**To do:** What you need to produce from the material below is an exact transcription of the lines from the one with "yellow dice [630,230,669,270]" through the one with "green dice [864,209,904,245] -> none", both included, and no other line.

┄┄┄┄┄┄┄┄┄┄

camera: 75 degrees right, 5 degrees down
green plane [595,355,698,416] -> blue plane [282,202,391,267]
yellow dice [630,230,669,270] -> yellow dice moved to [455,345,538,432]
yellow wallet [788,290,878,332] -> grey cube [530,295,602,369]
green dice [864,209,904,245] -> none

┄┄┄┄┄┄┄┄┄┄

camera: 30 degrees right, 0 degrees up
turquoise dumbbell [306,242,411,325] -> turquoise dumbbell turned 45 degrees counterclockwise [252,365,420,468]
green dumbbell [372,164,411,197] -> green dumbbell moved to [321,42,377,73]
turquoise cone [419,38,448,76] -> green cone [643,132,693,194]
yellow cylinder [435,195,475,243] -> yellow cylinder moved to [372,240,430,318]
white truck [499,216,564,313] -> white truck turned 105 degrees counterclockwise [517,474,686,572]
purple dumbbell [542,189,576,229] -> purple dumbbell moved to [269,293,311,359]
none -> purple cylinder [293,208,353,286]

┄┄┄┄┄┄┄┄┄┄

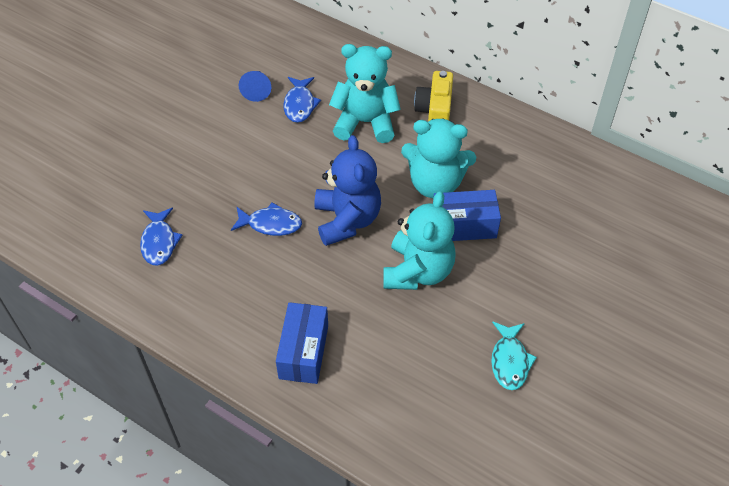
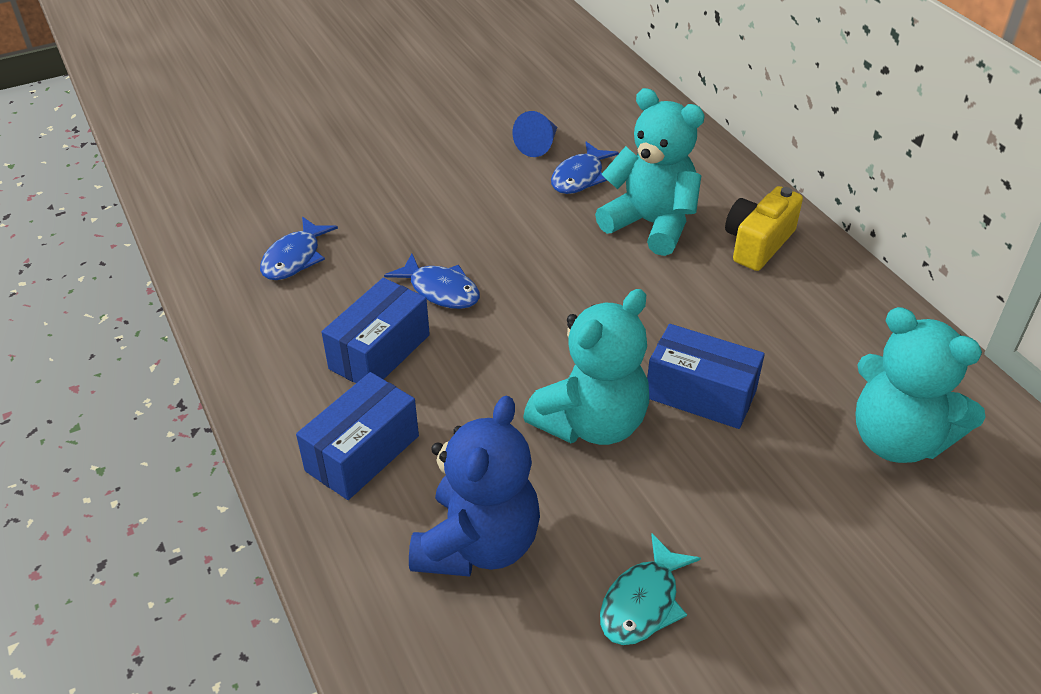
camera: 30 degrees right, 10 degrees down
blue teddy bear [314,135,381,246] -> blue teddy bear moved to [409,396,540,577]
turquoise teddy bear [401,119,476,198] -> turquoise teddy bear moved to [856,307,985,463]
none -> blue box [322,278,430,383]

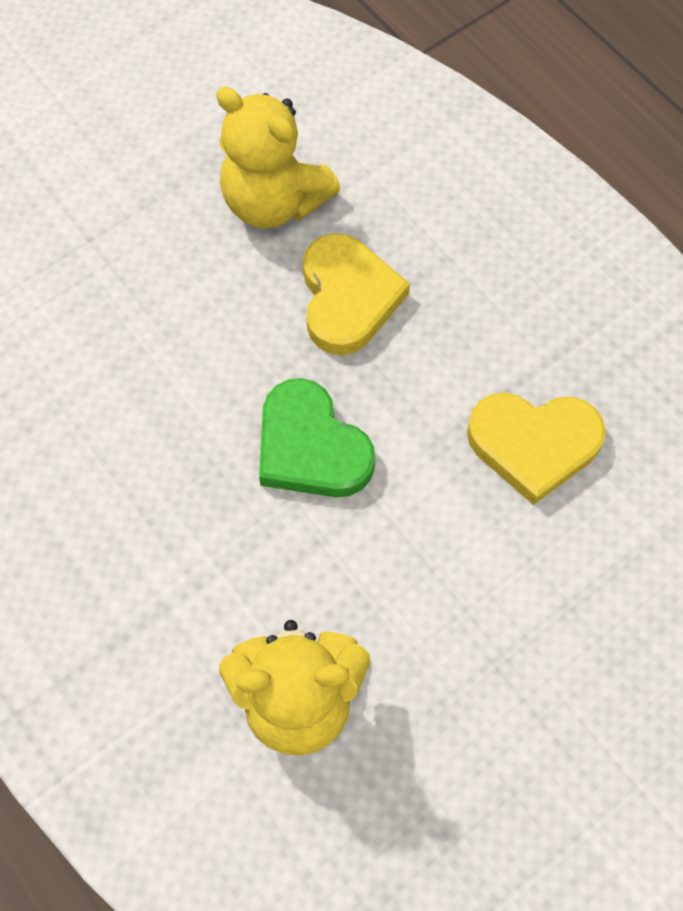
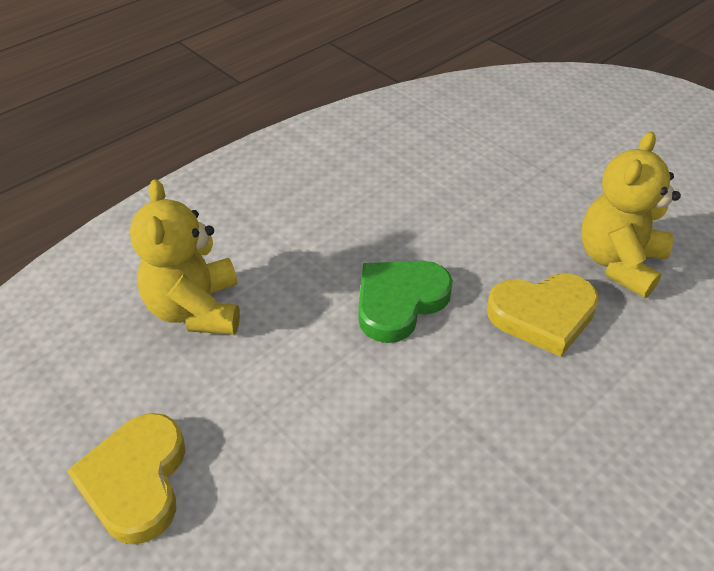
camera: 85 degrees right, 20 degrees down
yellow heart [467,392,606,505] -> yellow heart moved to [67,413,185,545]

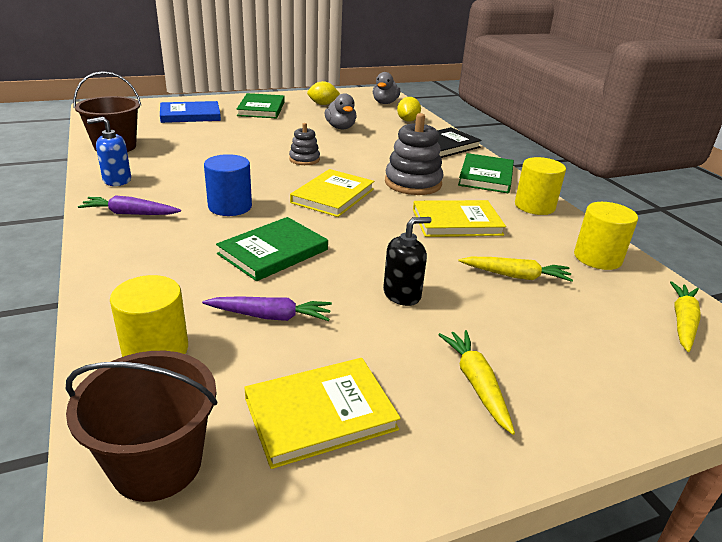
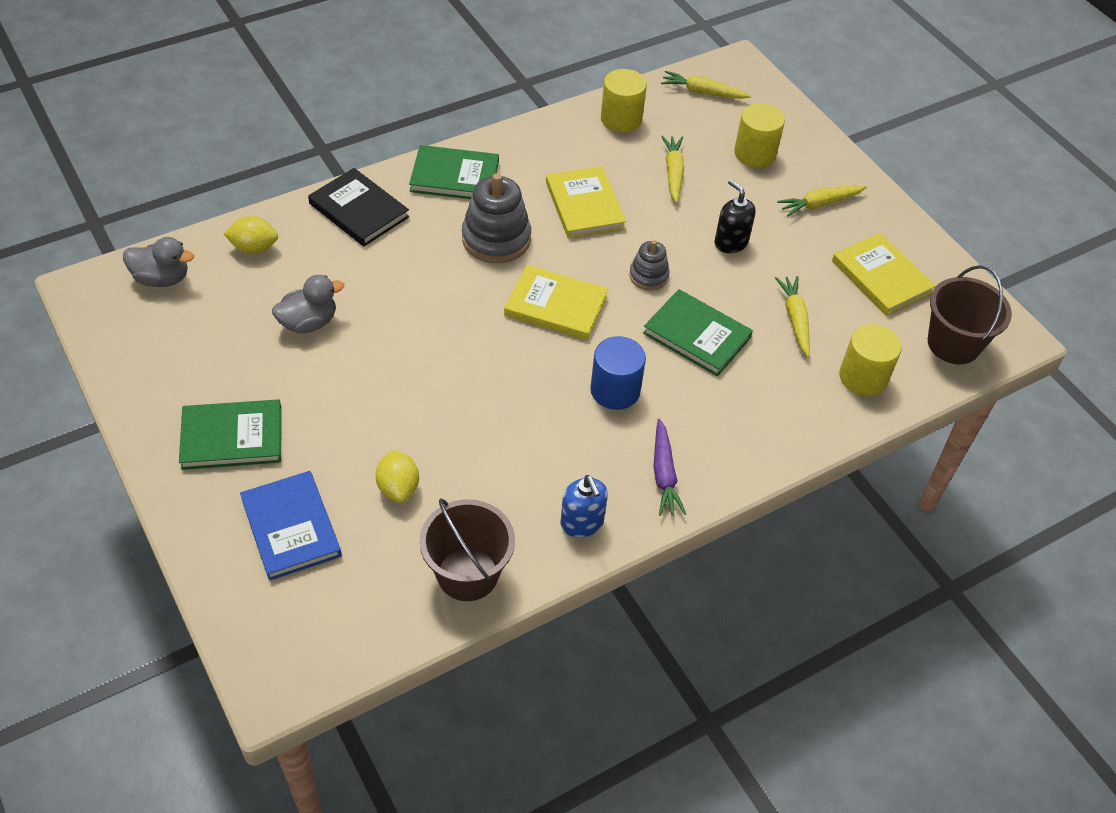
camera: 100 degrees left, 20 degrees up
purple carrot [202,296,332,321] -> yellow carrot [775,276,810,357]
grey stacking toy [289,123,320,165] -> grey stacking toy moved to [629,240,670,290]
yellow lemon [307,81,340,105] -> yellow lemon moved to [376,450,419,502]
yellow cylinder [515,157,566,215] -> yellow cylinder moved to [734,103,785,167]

┄┄┄┄┄┄┄┄┄┄

**Solution for this problem:**
yellow dice [630,230,669,270] -> yellow dice moved to [455,345,538,432]
yellow wallet [788,290,878,332] -> grey cube [530,295,602,369]
green dice [864,209,904,245] -> none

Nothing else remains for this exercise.